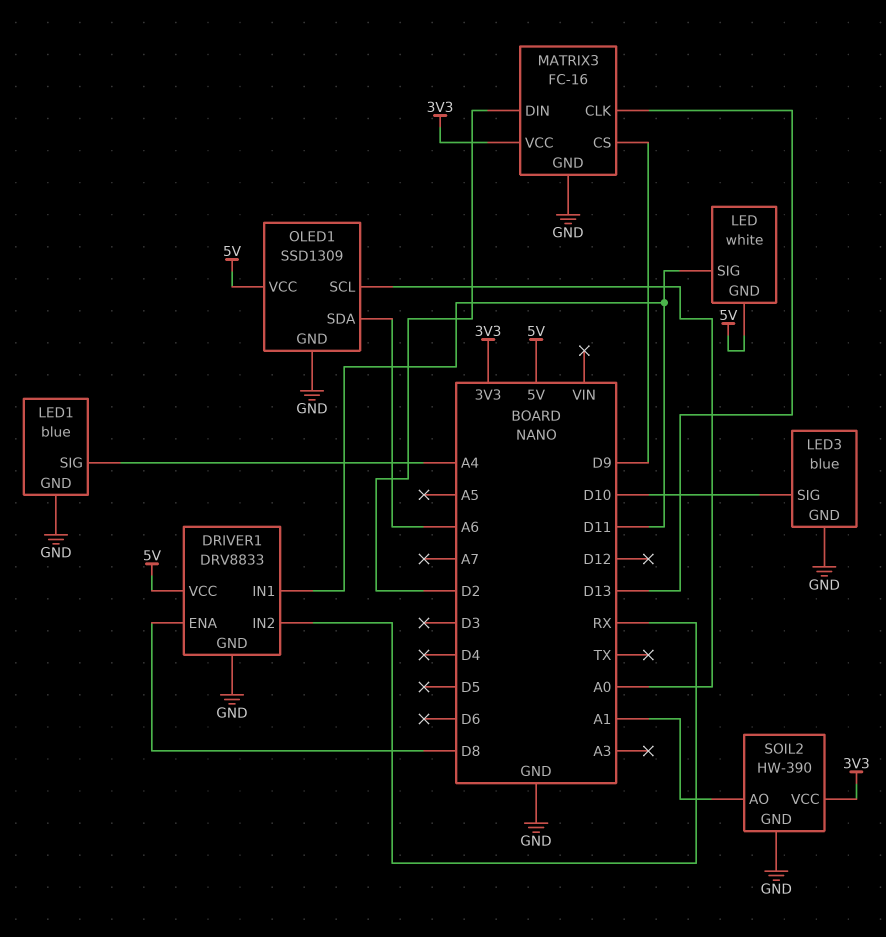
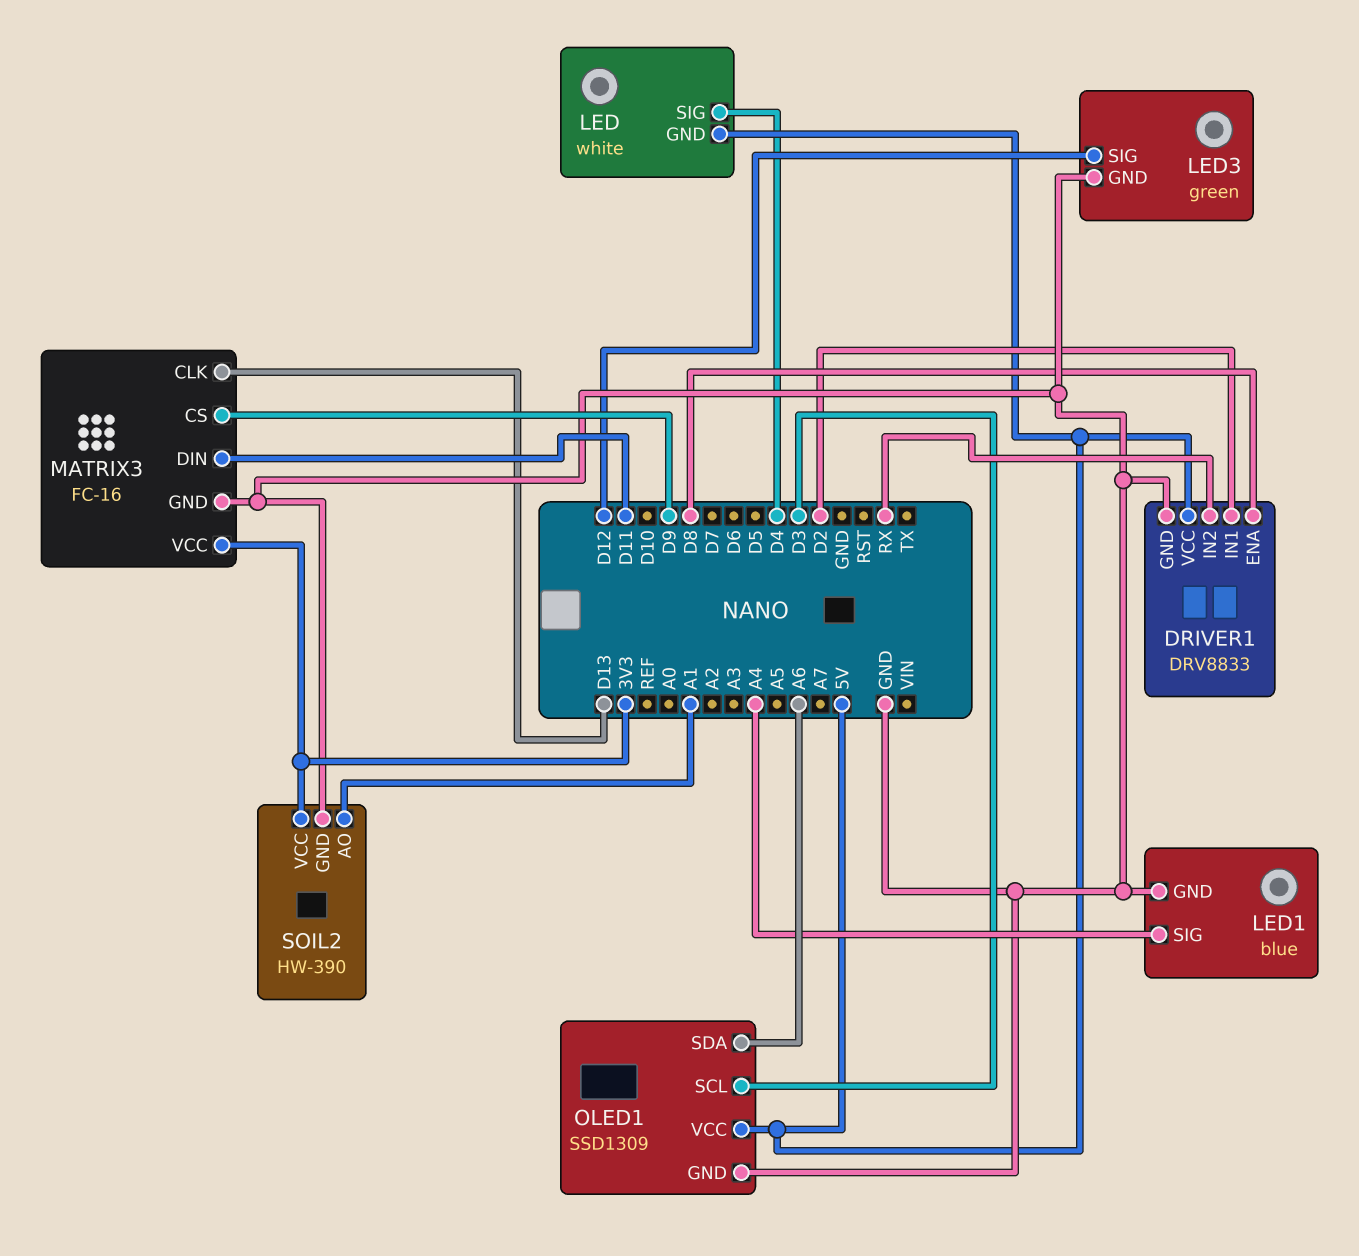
DRIVER1 pin IN1: D11 -> D2
LED pin SIG: D11 -> D4
LED3: blue -> green
LED3 pin SIG: D10 -> D12
MATRIX3 pin DIN: D2 -> D11
OLED1 pin SCL: A0 -> D3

++++++++++++++++++++

Output each record verbatim and leave out its pictures.

● **Task result**:
DRIVER1 pin IN1: D11 -> D2
LED pin SIG: D11 -> D4
LED3: blue -> green
LED3 pin SIG: D10 -> D12
MATRIX3 pin DIN: D2 -> D11
OLED1 pin SCL: A0 -> D3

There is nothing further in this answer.